[Start Supplied data]

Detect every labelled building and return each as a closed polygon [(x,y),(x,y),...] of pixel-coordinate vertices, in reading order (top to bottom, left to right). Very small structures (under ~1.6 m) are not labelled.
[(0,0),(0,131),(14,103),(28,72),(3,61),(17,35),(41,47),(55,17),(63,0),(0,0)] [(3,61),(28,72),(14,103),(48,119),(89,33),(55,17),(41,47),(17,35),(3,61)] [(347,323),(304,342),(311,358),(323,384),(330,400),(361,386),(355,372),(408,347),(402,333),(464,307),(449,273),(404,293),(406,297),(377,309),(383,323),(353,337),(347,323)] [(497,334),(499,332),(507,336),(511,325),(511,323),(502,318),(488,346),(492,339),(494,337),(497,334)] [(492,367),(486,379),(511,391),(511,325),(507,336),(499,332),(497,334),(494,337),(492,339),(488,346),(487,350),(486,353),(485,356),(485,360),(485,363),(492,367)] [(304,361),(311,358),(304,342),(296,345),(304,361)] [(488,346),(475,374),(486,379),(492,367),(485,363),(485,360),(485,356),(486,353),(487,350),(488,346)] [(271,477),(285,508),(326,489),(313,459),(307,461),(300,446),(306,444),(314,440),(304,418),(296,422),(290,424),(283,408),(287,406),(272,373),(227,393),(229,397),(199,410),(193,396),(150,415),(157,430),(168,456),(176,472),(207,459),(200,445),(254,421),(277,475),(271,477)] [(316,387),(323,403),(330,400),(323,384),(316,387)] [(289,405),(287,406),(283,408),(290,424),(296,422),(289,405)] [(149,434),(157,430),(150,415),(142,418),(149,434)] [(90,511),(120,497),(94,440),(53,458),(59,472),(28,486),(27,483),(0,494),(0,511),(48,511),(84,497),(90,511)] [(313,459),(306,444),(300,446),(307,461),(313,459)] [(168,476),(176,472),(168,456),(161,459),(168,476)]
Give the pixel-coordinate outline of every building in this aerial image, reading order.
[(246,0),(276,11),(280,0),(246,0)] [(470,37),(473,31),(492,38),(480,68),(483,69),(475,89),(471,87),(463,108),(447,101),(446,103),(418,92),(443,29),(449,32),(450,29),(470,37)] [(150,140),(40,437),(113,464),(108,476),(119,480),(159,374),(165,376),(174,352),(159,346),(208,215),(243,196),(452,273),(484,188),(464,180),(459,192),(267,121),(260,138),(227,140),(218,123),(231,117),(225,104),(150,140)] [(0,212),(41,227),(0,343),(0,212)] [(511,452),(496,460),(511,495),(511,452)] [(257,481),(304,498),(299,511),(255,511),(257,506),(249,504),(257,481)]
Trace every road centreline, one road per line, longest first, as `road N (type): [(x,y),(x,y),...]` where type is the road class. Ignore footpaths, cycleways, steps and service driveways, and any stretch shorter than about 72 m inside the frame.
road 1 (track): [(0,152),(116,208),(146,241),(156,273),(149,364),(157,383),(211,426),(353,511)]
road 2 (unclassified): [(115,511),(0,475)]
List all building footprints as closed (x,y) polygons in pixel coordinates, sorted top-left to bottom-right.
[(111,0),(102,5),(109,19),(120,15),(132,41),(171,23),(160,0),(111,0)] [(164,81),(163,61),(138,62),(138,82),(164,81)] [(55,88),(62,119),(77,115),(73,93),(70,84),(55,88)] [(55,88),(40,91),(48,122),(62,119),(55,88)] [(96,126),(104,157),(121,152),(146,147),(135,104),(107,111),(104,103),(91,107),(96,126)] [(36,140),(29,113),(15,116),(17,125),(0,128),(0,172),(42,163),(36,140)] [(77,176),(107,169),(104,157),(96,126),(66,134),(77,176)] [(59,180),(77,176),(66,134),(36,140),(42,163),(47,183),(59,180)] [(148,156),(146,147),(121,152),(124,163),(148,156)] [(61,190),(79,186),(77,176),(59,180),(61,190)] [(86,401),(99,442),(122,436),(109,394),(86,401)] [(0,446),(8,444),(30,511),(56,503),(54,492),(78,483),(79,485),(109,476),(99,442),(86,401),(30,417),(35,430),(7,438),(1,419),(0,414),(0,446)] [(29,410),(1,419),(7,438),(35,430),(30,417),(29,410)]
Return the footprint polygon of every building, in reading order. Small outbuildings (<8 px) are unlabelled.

[End Supplied data]

### Exercise goal
Set down every entry above verbatim, line by line, with no changes.

### Result of the exercise
Detect every labelled building and return each as a closed polygon [(x,y),(x,y),...] of pixel-coordinate vertices, in reading order (top to bottom, left to right). Very small structures (under ~1.6 m) are not labelled.
[(0,0),(0,131),(14,103),(28,72),(3,61),(17,35),(41,47),(55,17),(63,0),(0,0)] [(3,61),(28,72),(14,103),(48,119),(89,33),(55,17),(41,47),(17,35),(3,61)] [(347,323),(304,342),(311,358),(323,384),(330,400),(361,386),(355,372),(408,347),(402,333),(464,307),(449,273),(404,293),(406,297),(377,309),(383,323),(353,337),(347,323)] [(497,334),(499,332),(507,336),(511,325),(511,323),(502,318),(488,346),(492,339),(494,337),(497,334)] [(492,367),(486,379),(511,391),(511,325),(507,336),(499,332),(497,334),(494,337),(492,339),(488,346),(487,350),(486,353),(485,356),(485,360),(485,363),(492,367)] [(304,361),(311,358),(304,342),(296,345),(304,361)] [(488,346),(475,374),(486,379),(492,367),(485,363),(485,360),(485,356),(486,353),(487,350),(488,346)] [(271,477),(285,508),(326,489),(313,459),(307,461),(300,446),(306,444),(314,440),(304,418),(296,422),(290,424),(283,408),(287,406),(272,373),(227,393),(229,397),(199,410),(193,396),(150,415),(157,430),(168,456),(176,472),(207,459),(200,445),(254,421),(277,475),(271,477)] [(316,387),(323,403),(330,400),(323,384),(316,387)] [(289,405),(287,406),(283,408),(290,424),(296,422),(289,405)] [(149,434),(157,430),(150,415),(142,418),(149,434)] [(90,511),(120,497),(94,440),(53,458),(59,472),(28,486),(27,483),(0,494),(0,511),(48,511),(84,497),(90,511)] [(313,459),(306,444),(300,446),(307,461),(313,459)] [(168,476),(176,472),(168,456),(161,459),(168,476)]
Give the pixel-coordinate outline of every building in this aerial image, reading order.
[(246,0),(276,11),(280,0),(246,0)] [(470,37),(473,31),(492,38),(480,68),(483,69),(475,89),(471,87),(463,108),(447,101),(446,103),(418,92),(443,29),(449,32),(450,29),(470,37)] [(150,140),(40,437),(113,464),(108,476),(119,480),(159,374),(165,376),(174,352),(159,346),(208,215),(243,196),(452,273),(484,188),(464,180),(459,192),(267,121),(260,138),(227,140),(218,123),(231,117),(225,104),(150,140)] [(0,212),(41,227),(0,343),(0,212)] [(511,452),(496,460),(511,495),(511,452)] [(257,481),(304,498),(299,511),(255,511),(257,506),(249,504),(257,481)]
Trace every road centreline, one road per line, longest first, as `road N (type): [(x,y),(x,y),...]` where type is the road class. Ignore footpaths, cycleways, steps and service driveways, and any stretch shorter than about 72 m inside the frame.
road 1 (track): [(0,152),(116,208),(146,241),(156,273),(149,364),(157,383),(211,426),(353,511)]
road 2 (unclassified): [(115,511),(0,475)]
List all building footprints as closed (x,y) polygons in pixel coordinates, sorted top-left to bottom-right.
[(111,0),(102,5),(109,19),(120,15),(132,41),(171,23),(160,0),(111,0)] [(164,81),(163,61),(138,62),(138,82),(164,81)] [(55,88),(62,119),(77,115),(73,93),(70,84),(55,88)] [(55,88),(40,91),(48,122),(62,119),(55,88)] [(96,126),(104,157),(121,152),(146,147),(135,104),(107,111),(104,103),(91,107),(96,126)] [(36,140),(29,113),(15,116),(17,125),(0,128),(0,172),(42,163),(36,140)] [(77,176),(107,169),(104,157),(96,126),(66,134),(77,176)] [(59,180),(77,176),(66,134),(36,140),(42,163),(47,183),(59,180)] [(148,156),(146,147),(121,152),(124,163),(148,156)] [(61,190),(79,186),(77,176),(59,180),(61,190)] [(86,401),(99,442),(122,436),(109,394),(86,401)] [(0,446),(8,444),(30,511),(56,503),(54,492),(78,483),(79,485),(109,476),(99,442),(86,401),(30,417),(35,430),(7,438),(1,419),(0,414),(0,446)] [(29,410),(1,419),(7,438),(35,430),(30,417),(29,410)]
Return the footprint polygon of every building, in reading order. Small outbuildings (<8 px) are unlabelled.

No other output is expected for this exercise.